Aim: It is required that all of the data be written out exactly.

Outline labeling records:
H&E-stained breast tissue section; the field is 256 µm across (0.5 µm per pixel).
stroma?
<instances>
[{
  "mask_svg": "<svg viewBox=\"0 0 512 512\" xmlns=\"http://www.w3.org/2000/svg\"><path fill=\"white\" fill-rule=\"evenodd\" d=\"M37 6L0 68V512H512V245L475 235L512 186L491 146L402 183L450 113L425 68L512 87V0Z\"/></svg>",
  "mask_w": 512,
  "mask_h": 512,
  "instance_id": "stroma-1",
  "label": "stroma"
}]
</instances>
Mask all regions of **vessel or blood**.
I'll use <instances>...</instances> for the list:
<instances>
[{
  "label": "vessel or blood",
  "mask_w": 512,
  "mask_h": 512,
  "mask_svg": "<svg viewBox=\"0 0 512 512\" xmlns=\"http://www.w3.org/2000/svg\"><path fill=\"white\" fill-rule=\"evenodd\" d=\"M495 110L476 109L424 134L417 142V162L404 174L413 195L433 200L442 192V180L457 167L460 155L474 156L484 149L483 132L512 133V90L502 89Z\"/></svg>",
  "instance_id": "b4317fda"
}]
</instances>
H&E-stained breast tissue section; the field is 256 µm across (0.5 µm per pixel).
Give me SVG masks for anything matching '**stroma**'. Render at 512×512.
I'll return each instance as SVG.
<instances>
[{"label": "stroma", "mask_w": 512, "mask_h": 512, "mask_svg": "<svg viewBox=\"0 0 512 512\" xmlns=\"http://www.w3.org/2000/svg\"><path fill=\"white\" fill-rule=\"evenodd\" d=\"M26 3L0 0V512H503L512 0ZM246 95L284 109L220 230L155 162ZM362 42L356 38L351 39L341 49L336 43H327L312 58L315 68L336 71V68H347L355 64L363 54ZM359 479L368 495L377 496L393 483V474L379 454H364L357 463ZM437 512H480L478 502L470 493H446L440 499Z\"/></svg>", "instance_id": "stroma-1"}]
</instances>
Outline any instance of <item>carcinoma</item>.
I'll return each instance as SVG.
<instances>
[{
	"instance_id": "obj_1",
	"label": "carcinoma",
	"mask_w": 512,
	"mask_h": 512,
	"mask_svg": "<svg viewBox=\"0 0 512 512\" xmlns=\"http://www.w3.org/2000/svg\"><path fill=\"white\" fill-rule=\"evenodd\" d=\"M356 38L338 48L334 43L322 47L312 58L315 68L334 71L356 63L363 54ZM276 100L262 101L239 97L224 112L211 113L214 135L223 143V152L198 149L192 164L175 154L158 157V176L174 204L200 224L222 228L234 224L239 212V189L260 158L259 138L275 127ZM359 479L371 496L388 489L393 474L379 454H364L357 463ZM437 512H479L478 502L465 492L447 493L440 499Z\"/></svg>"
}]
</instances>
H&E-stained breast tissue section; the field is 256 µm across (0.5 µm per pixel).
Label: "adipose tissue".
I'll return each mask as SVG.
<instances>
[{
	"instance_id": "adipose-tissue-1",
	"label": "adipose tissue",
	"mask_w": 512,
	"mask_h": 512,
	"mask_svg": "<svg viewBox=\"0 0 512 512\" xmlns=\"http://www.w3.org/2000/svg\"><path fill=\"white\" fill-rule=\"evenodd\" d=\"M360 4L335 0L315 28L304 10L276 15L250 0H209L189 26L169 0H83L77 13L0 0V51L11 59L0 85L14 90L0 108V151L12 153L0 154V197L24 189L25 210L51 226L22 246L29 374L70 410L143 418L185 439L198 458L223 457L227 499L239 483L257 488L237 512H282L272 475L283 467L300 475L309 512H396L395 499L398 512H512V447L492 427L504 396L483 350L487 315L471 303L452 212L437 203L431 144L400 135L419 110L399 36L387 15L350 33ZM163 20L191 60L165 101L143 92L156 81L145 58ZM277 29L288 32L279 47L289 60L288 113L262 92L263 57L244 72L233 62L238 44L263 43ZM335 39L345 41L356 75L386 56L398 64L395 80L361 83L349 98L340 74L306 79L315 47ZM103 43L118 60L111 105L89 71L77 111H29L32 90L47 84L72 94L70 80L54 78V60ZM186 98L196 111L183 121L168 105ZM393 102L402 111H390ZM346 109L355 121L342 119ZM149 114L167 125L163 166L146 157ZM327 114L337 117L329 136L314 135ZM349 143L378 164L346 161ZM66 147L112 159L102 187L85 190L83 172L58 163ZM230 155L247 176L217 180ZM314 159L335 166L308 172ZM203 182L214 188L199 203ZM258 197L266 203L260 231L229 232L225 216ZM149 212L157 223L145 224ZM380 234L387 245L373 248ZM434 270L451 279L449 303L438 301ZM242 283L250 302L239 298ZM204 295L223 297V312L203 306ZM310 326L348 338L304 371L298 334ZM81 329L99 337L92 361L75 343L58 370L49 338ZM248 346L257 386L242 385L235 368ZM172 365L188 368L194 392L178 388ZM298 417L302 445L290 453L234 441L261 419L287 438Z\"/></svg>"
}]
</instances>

Answer:
H&E-stained breast tissue section; the field is 256 µm across (0.5 µm per pixel).
stroma?
<instances>
[{
  "mask_svg": "<svg viewBox=\"0 0 512 512\" xmlns=\"http://www.w3.org/2000/svg\"><path fill=\"white\" fill-rule=\"evenodd\" d=\"M37 6L0 68V512H512V245L475 235L512 186L491 146L402 183L450 113L425 68L512 87V0Z\"/></svg>",
  "mask_w": 512,
  "mask_h": 512,
  "instance_id": "stroma-1",
  "label": "stroma"
}]
</instances>
Mask all regions of **vessel or blood**.
I'll use <instances>...</instances> for the list:
<instances>
[{
  "label": "vessel or blood",
  "mask_w": 512,
  "mask_h": 512,
  "mask_svg": "<svg viewBox=\"0 0 512 512\" xmlns=\"http://www.w3.org/2000/svg\"><path fill=\"white\" fill-rule=\"evenodd\" d=\"M495 110L476 109L424 134L417 142V162L404 174L413 195L433 200L442 192V180L457 167L460 155L474 156L484 149L483 132L512 133V90L502 89Z\"/></svg>",
  "instance_id": "b4317fda"
}]
</instances>
H&E-stained breast tissue section; the field is 256 µm across (0.5 µm per pixel).
Give me SVG masks for anything matching '**stroma**'. Render at 512×512.
I'll return each instance as SVG.
<instances>
[{"label": "stroma", "mask_w": 512, "mask_h": 512, "mask_svg": "<svg viewBox=\"0 0 512 512\" xmlns=\"http://www.w3.org/2000/svg\"><path fill=\"white\" fill-rule=\"evenodd\" d=\"M26 3L0 0V512H503L512 0ZM246 95L284 109L220 230L155 162ZM362 42L356 38L351 39L341 49L336 43H327L312 58L315 68L336 71V68H347L355 64L363 54ZM359 479L368 495L377 496L393 483V474L379 454H364L357 463ZM437 512H480L478 502L470 493H446L440 499Z\"/></svg>", "instance_id": "stroma-1"}]
</instances>
Outline any instance of <item>carcinoma</item>.
I'll return each instance as SVG.
<instances>
[{
	"instance_id": "obj_1",
	"label": "carcinoma",
	"mask_w": 512,
	"mask_h": 512,
	"mask_svg": "<svg viewBox=\"0 0 512 512\" xmlns=\"http://www.w3.org/2000/svg\"><path fill=\"white\" fill-rule=\"evenodd\" d=\"M356 38L338 48L334 43L322 47L312 58L315 68L334 71L356 63L363 54ZM276 100L262 101L239 97L224 112L211 113L214 135L223 143V152L198 149L192 164L175 154L158 157V176L174 204L200 224L222 228L234 224L239 212V189L260 158L259 138L275 127ZM359 479L371 496L388 489L393 474L379 454H364L357 463ZM437 512H479L478 502L465 492L447 493L440 499Z\"/></svg>"
}]
</instances>
H&E-stained breast tissue section; the field is 256 µm across (0.5 µm per pixel).
Label: "adipose tissue".
I'll return each mask as SVG.
<instances>
[{
	"instance_id": "adipose-tissue-1",
	"label": "adipose tissue",
	"mask_w": 512,
	"mask_h": 512,
	"mask_svg": "<svg viewBox=\"0 0 512 512\" xmlns=\"http://www.w3.org/2000/svg\"><path fill=\"white\" fill-rule=\"evenodd\" d=\"M360 4L335 0L315 28L304 10L276 15L250 0H209L189 26L169 0H83L77 13L0 0V51L11 59L0 85L14 90L0 108V151L12 153L0 154V197L24 189L25 210L51 226L22 246L29 374L70 410L143 418L185 439L198 458L223 457L227 499L239 483L257 488L237 512H282L272 475L283 467L300 475L309 512H396L395 499L398 512H512V447L492 427L504 396L483 350L487 315L471 303L452 212L437 203L431 144L400 135L419 110L399 36L387 15L350 33ZM163 20L191 60L165 101L143 92L156 81L145 58ZM277 29L288 32L279 47L289 60L288 113L262 92L263 57L244 72L233 62L238 44L263 43ZM335 39L345 41L356 75L386 56L398 64L395 80L361 83L349 98L340 74L306 79L315 47ZM103 43L118 60L111 105L89 71L77 111H29L32 90L47 84L72 94L70 80L54 78V60ZM186 98L196 111L183 121L168 105ZM393 102L402 111H390ZM346 109L355 121L342 119ZM149 114L167 125L163 166L146 157ZM327 114L337 117L329 136L314 135ZM349 143L378 164L346 161ZM66 147L112 159L102 187L85 190L83 172L58 163ZM230 155L247 176L217 180ZM314 159L335 166L308 172ZM203 182L214 188L199 203ZM258 197L266 203L260 231L229 232L225 216ZM149 212L157 223L145 224ZM380 234L387 245L373 248ZM434 270L451 279L449 303L438 301ZM242 283L250 302L239 298ZM204 295L223 297V312L203 306ZM310 326L348 338L304 371L298 334ZM81 329L99 337L92 361L75 343L58 370L49 338ZM248 346L257 386L242 385L235 368ZM172 365L188 368L194 392L178 388ZM298 417L302 445L290 453L234 441L261 419L287 438Z\"/></svg>"
}]
</instances>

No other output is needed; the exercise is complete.